GIVEN PROBLEM
Pick out every line of the records below that contains the string "with".

::::

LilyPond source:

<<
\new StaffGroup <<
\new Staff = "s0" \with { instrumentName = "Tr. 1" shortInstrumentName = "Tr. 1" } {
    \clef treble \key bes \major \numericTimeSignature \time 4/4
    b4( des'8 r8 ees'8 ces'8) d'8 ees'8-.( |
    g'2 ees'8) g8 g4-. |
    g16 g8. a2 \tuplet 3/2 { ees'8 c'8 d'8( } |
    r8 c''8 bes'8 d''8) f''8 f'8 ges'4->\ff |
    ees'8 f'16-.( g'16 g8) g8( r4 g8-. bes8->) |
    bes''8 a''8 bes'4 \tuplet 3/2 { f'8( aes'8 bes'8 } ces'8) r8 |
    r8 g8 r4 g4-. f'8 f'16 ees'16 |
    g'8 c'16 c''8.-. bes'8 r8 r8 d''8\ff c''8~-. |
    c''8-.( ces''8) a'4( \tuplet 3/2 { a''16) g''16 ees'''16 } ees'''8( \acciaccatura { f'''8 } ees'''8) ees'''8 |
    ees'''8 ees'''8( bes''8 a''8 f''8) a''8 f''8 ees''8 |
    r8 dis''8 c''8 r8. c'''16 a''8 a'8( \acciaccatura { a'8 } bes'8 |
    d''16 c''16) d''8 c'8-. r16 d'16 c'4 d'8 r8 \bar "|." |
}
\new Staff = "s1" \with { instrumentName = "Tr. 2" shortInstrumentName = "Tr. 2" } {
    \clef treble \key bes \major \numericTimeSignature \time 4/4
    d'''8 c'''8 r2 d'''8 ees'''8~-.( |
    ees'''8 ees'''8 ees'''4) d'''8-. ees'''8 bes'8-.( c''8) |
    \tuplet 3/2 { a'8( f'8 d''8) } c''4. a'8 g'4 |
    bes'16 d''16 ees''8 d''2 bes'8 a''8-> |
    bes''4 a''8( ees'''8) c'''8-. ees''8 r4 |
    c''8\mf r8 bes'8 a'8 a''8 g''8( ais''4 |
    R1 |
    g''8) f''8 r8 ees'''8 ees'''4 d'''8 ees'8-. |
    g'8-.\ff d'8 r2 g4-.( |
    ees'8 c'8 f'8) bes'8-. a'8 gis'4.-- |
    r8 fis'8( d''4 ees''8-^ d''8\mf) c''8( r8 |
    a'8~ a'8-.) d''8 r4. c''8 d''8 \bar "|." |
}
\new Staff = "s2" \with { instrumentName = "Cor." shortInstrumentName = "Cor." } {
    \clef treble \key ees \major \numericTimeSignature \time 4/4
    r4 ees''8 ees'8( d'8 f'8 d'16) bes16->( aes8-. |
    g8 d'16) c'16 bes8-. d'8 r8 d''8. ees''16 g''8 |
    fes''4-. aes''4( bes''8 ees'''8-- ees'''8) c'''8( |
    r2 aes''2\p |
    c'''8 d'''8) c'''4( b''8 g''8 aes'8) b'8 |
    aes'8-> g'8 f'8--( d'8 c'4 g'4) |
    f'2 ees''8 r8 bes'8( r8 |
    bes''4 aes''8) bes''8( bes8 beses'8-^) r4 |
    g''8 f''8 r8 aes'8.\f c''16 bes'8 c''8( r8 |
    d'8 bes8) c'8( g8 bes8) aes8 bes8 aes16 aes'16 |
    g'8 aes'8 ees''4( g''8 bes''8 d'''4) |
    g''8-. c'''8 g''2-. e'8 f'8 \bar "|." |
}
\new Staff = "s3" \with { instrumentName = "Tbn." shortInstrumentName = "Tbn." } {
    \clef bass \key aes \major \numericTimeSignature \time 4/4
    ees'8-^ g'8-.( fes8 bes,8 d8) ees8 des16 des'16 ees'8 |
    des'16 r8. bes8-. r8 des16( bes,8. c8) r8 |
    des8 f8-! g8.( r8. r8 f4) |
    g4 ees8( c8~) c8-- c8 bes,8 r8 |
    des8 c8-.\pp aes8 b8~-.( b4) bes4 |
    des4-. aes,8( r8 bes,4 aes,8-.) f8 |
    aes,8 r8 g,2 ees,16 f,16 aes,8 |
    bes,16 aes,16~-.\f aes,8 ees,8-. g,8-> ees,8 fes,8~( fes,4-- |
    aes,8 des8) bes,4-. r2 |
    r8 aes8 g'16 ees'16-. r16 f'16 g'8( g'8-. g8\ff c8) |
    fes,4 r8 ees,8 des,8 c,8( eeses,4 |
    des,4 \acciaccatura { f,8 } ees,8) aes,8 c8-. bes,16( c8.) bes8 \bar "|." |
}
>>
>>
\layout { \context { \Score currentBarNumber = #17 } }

::::

TASK RESULT
\new Staff = "s0" \with { instrumentName = "Tr. 1" shortInstrumentName = "Tr. 1" } {
\new Staff = "s1" \with { instrumentName = "Tr. 2" shortInstrumentName = "Tr. 2" } {
\new Staff = "s2" \with { instrumentName = "Cor." shortInstrumentName = "Cor." } {
\new Staff = "s3" \with { instrumentName = "Tbn." shortInstrumentName = "Tbn." } {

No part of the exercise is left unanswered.